Every line below should be repeated exactly as written.

=== Entries provided ===

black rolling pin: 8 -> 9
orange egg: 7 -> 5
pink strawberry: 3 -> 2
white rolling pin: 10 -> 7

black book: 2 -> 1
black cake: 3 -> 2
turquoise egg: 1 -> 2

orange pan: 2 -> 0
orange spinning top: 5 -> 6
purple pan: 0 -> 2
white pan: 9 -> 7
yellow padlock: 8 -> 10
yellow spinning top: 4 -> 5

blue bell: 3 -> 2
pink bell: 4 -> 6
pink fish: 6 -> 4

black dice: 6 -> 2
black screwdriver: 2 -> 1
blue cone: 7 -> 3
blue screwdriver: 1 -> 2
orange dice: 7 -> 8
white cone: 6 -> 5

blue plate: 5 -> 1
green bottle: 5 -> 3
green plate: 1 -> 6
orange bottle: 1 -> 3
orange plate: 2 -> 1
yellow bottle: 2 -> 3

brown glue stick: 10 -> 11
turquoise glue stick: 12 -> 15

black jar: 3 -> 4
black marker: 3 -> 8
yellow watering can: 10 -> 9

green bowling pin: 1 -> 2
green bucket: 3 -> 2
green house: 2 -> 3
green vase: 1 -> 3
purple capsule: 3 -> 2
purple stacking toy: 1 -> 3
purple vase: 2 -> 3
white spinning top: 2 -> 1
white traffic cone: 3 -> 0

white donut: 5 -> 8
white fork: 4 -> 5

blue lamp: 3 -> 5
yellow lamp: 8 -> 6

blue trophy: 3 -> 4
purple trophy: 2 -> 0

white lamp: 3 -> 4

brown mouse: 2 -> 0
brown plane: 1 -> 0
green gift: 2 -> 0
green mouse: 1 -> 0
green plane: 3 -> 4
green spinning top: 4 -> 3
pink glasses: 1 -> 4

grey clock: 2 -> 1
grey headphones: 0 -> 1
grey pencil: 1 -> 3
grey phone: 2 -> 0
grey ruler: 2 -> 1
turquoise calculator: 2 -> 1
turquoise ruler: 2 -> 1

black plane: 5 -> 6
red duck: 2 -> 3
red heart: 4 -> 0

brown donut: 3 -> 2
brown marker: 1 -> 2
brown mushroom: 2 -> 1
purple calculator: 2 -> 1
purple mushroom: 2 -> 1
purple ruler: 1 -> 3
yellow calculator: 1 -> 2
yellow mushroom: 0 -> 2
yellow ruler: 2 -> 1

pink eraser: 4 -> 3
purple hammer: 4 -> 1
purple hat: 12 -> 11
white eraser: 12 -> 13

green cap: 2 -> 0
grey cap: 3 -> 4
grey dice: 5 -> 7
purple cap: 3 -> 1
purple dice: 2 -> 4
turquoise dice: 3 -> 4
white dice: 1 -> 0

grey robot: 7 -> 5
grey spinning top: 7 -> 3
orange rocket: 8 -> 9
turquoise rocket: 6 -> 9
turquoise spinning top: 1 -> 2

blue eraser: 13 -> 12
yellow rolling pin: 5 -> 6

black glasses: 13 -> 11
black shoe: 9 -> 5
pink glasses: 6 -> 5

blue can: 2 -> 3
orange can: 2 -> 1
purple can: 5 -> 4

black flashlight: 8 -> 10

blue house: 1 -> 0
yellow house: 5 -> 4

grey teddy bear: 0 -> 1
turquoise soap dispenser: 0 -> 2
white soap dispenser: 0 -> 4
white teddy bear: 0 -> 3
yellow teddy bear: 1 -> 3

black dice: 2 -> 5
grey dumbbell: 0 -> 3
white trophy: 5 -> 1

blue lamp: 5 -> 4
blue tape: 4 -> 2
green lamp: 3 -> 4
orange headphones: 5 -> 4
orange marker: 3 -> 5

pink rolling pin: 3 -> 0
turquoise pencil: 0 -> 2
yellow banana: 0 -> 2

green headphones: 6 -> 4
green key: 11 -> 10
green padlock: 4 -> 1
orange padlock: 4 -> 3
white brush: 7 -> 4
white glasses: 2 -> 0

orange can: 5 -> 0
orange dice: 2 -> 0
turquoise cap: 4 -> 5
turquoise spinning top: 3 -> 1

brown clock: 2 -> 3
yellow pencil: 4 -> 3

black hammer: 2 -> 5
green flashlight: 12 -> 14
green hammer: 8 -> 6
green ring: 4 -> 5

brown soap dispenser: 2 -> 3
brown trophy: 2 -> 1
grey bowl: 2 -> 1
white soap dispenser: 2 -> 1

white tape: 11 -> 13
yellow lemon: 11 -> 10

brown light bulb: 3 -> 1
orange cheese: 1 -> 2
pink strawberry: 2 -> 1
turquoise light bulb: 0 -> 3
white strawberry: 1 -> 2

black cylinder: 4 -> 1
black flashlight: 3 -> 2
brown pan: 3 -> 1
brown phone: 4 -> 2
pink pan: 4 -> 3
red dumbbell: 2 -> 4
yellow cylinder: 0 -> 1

===

## [Solution for this problem]
black rolling pin: 8 -> 9
orange egg: 7 -> 5
pink strawberry: 3 -> 2
white rolling pin: 10 -> 7

black book: 2 -> 1
black cake: 3 -> 2
turquoise egg: 1 -> 2

orange pan: 2 -> 0
orange spinning top: 5 -> 6
purple pan: 0 -> 2
white pan: 9 -> 7
yellow padlock: 8 -> 10
yellow spinning top: 4 -> 5

blue bell: 3 -> 2
pink bell: 4 -> 6
pink fish: 6 -> 4

black dice: 6 -> 2
black screwdriver: 2 -> 1
blue cone: 7 -> 3
blue screwdriver: 1 -> 2
orange dice: 7 -> 8
white cone: 6 -> 5

blue plate: 5 -> 1
green bottle: 5 -> 3
green plate: 1 -> 6
orange bottle: 1 -> 3
orange plate: 2 -> 1
yellow bottle: 2 -> 3

brown glue stick: 10 -> 11
turquoise glue stick: 12 -> 15

black jar: 3 -> 4
black marker: 3 -> 8
yellow watering can: 10 -> 9

green bowling pin: 1 -> 2
green bucket: 3 -> 2
green house: 2 -> 3
green vase: 1 -> 3
purple capsule: 3 -> 2
purple stacking toy: 1 -> 3
purple vase: 2 -> 3
white spinning top: 2 -> 1
white traffic cone: 3 -> 0

white donut: 5 -> 8
white fork: 4 -> 5

blue lamp: 3 -> 5
yellow lamp: 8 -> 6

blue trophy: 3 -> 4
purple trophy: 2 -> 0

white lamp: 3 -> 4

brown mouse: 2 -> 0
brown plane: 1 -> 0
green gift: 2 -> 0
green mouse: 1 -> 0
green plane: 3 -> 4
green spinning top: 4 -> 3
pink glasses: 1 -> 4

grey clock: 2 -> 1
grey headphones: 0 -> 1
grey pencil: 1 -> 3
grey phone: 2 -> 0
grey ruler: 2 -> 1
turquoise calculator: 2 -> 1
turquoise ruler: 2 -> 1

black plane: 5 -> 6
red duck: 2 -> 3
red heart: 4 -> 0

brown donut: 3 -> 2
brown marker: 1 -> 2
brown mushroom: 2 -> 1
purple calculator: 2 -> 1
purple mushroom: 2 -> 1
purple ruler: 1 -> 3
yellow calculator: 1 -> 2
yellow mushroom: 0 -> 2
yellow ruler: 2 -> 1

pink eraser: 4 -> 3
purple hammer: 4 -> 1
purple hat: 12 -> 11
white eraser: 12 -> 13

green cap: 2 -> 0
grey cap: 3 -> 4
grey dice: 5 -> 7
purple cap: 3 -> 1
purple dice: 2 -> 4
turquoise dice: 3 -> 4
white dice: 1 -> 0

grey robot: 7 -> 5
grey spinning top: 7 -> 3
orange rocket: 8 -> 9
turquoise rocket: 6 -> 9
turquoise spinning top: 1 -> 2

blue eraser: 13 -> 12
yellow rolling pin: 5 -> 6

black glasses: 13 -> 11
black shoe: 9 -> 5
pink glasses: 6 -> 5

blue can: 2 -> 3
orange can: 2 -> 1
purple can: 5 -> 4

black flashlight: 8 -> 10

blue house: 1 -> 0
yellow house: 5 -> 4

grey teddy bear: 0 -> 1
turquoise soap dispenser: 0 -> 2
white soap dispenser: 0 -> 4
white teddy bear: 0 -> 3
yellow teddy bear: 1 -> 3

black dice: 2 -> 5
grey dumbbell: 0 -> 3
white trophy: 5 -> 1

blue lamp: 5 -> 4
blue tape: 4 -> 2
green lamp: 3 -> 4
orange headphones: 5 -> 4
orange marker: 3 -> 5

pink rolling pin: 3 -> 0
turquoise pencil: 0 -> 2
yellow banana: 0 -> 2

green headphones: 6 -> 4
green key: 11 -> 10
green padlock: 4 -> 1
orange padlock: 4 -> 3
white brush: 7 -> 4
white glasses: 2 -> 0

orange can: 5 -> 0
orange dice: 2 -> 0
turquoise cap: 4 -> 5
turquoise spinning top: 3 -> 1

brown clock: 2 -> 3
yellow pencil: 4 -> 3

black hammer: 2 -> 5
green flashlight: 12 -> 14
green hammer: 8 -> 6
green ring: 4 -> 5

brown soap dispenser: 2 -> 3
brown trophy: 2 -> 1
grey bowl: 2 -> 1
white soap dispenser: 2 -> 1

white tape: 11 -> 13
yellow lemon: 11 -> 10

brown light bulb: 3 -> 1
orange cheese: 1 -> 2
pink strawberry: 2 -> 1
turquoise light bulb: 0 -> 3
white strawberry: 1 -> 2

black cylinder: 4 -> 1
black flashlight: 3 -> 2
brown pan: 3 -> 1
brown phone: 4 -> 2
pink pan: 4 -> 3
red dumbbell: 2 -> 4
yellow cylinder: 0 -> 1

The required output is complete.